Start of RECORDS PROVIDED

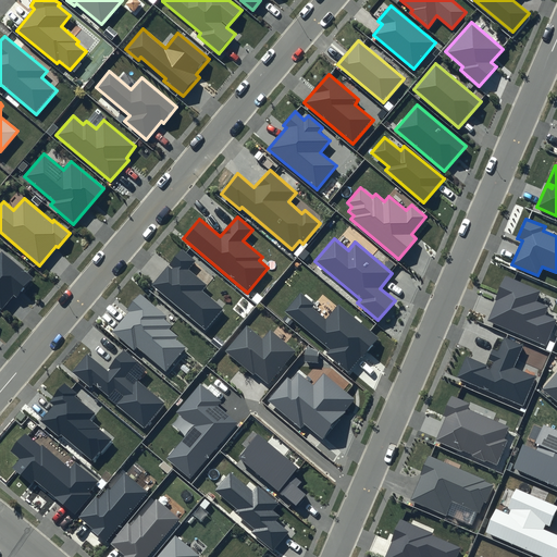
[(196,260),(181,248),(150,284),(205,331),(223,309),(202,292),(207,285),(188,270),(196,260)]
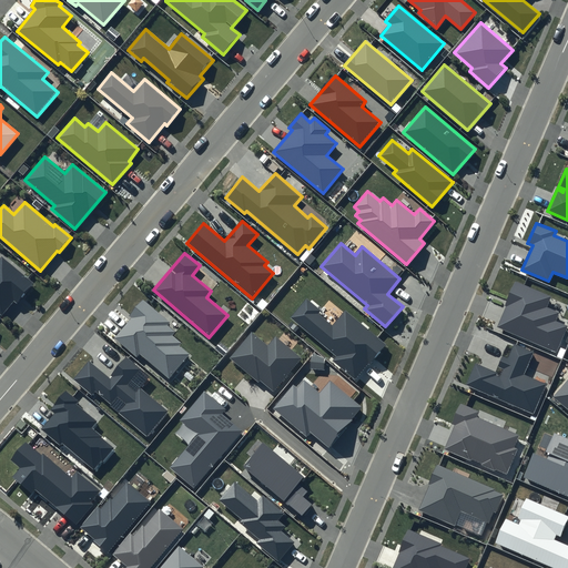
[(36,283),(2,256),(0,259),(0,314),(2,315),(13,302),(18,305),(36,283)]
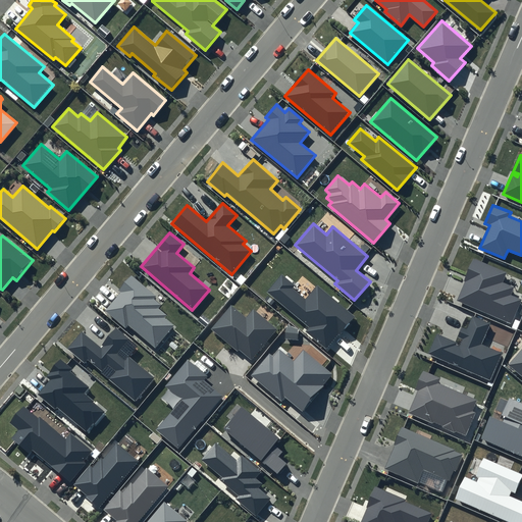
[(506,273),(474,259),(456,301),(512,324),(521,301),(521,299),(511,295),(514,288),(503,282),(506,273)]
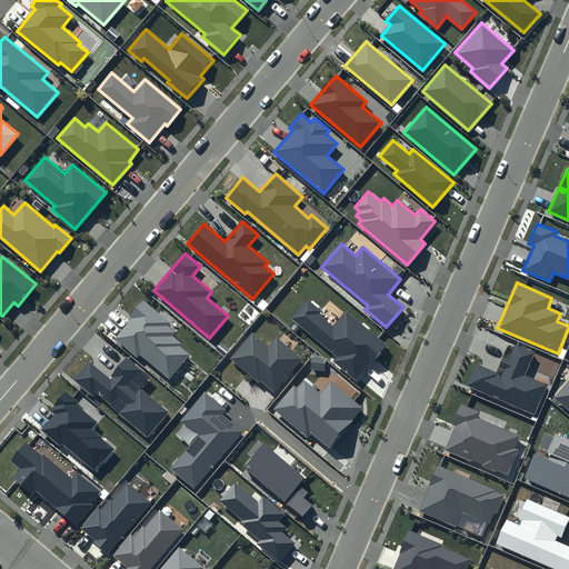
[(321,311),(308,299),(291,318),(337,358),(333,361),(356,380),(387,345),(346,309),(332,326),(319,313),(321,311)]
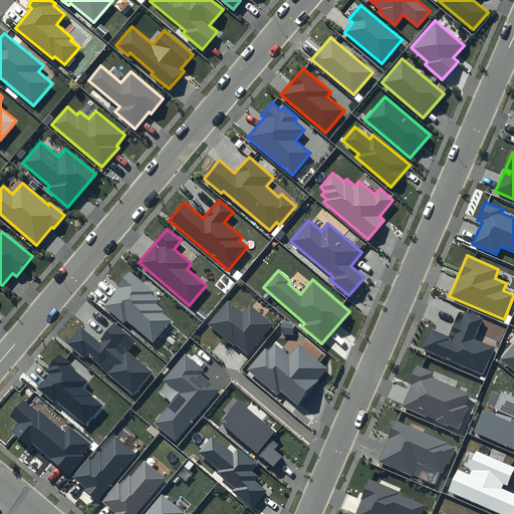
[(155,292),(130,271),(117,286),(118,287),(103,306),(124,323),(126,321),(153,342),(171,321),(162,313),(165,311),(157,304),(160,300),(152,294),(155,292)]
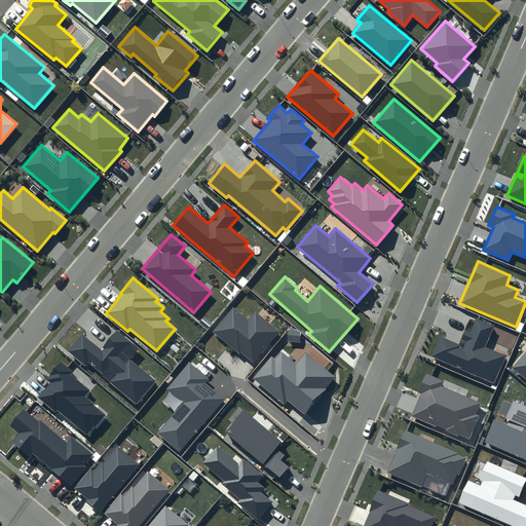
[(279,331),(255,310),(248,318),(232,305),(211,331),(237,353),(240,350),(254,362),(279,331)]
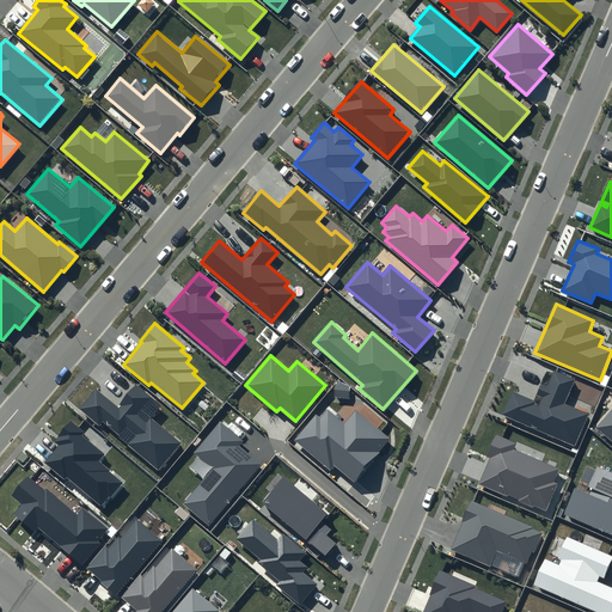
[(575,380),(554,371),(546,386),(542,384),(533,402),(512,392),(502,415),(575,446),(589,412),(565,403),(575,380)]
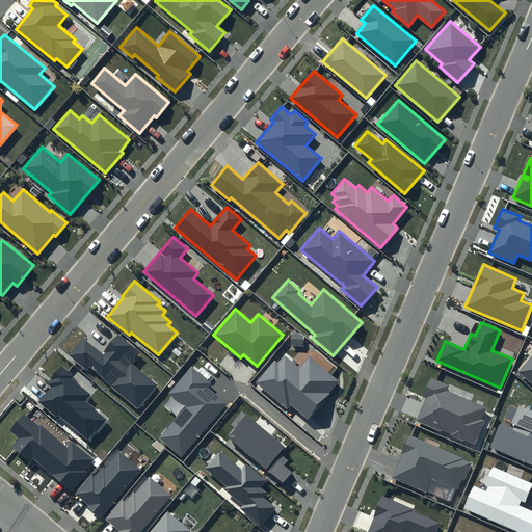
[(102,352),(83,337),(69,355),(85,369),(88,367),(137,406),(156,384),(130,364),(140,351),(118,334),(102,352)]
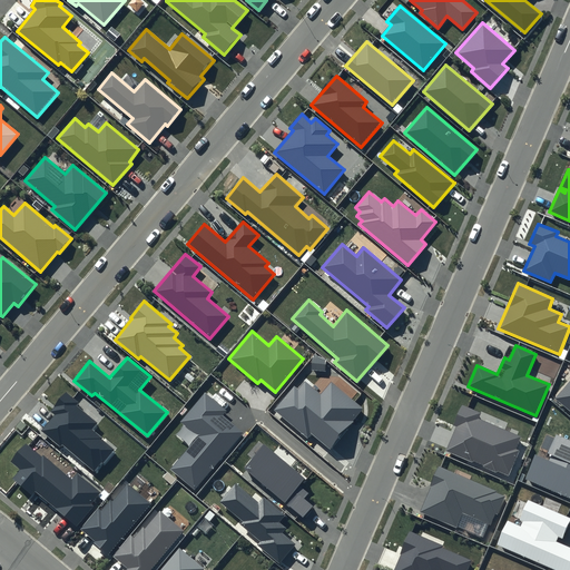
[(363,408),(331,382),(321,393),(304,380),(297,387),(294,385),(274,410),(306,435),(310,431),(331,448),(363,408)]
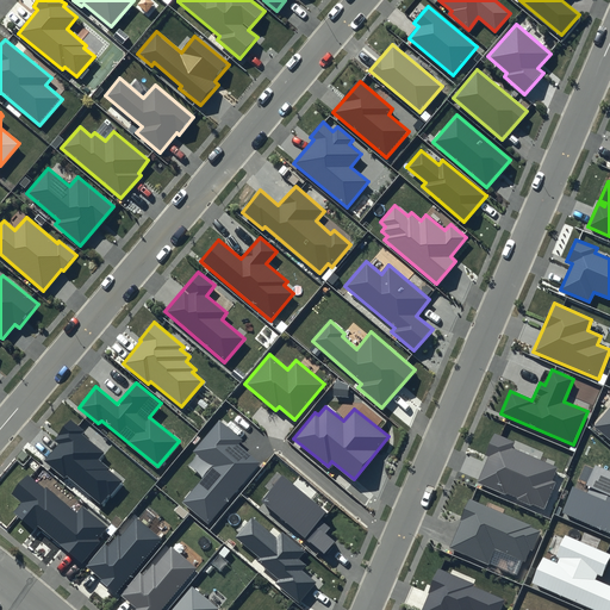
[(609,406),(593,427),(609,440),(609,406)]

End of RECORDS PROVIDED

WHAT TO DO: Your copy should hold all the data word for word. It should hold no pictures.

WORKED SOLUTION:
[(196,260),(181,248),(150,284),(205,331),(223,309),(202,292),(207,285),(188,270),(196,260)]
[(36,283),(2,256),(0,259),(0,314),(2,315),(13,302),(18,305),(36,283)]
[(506,273),(474,259),(456,301),(512,324),(521,301),(521,299),(511,295),(514,288),(503,282),(506,273)]
[(321,311),(308,299),(291,318),(337,358),(333,361),(356,380),(387,345),(346,309),(332,326),(319,313),(321,311)]
[(155,292),(130,271),(117,286),(118,287),(103,306),(124,323),(126,321),(153,342),(171,321),(162,313),(165,311),(157,304),(160,300),(152,294),(155,292)]
[(279,331),(255,310),(248,318),(232,305),(211,331),(237,353),(240,350),(254,362),(279,331)]
[(575,380),(554,371),(546,386),(542,384),(533,402),(512,392),(502,415),(575,446),(589,412),(565,403),(575,380)]
[(102,352),(83,337),(69,355),(85,369),(88,367),(137,406),(156,384),(130,364),(140,351),(118,334),(102,352)]
[(363,408),(331,382),(321,393),(304,380),(297,387),(294,385),(274,410),(306,435),(310,431),(331,448),(363,408)]
[(609,406),(593,427),(609,440),(609,406)]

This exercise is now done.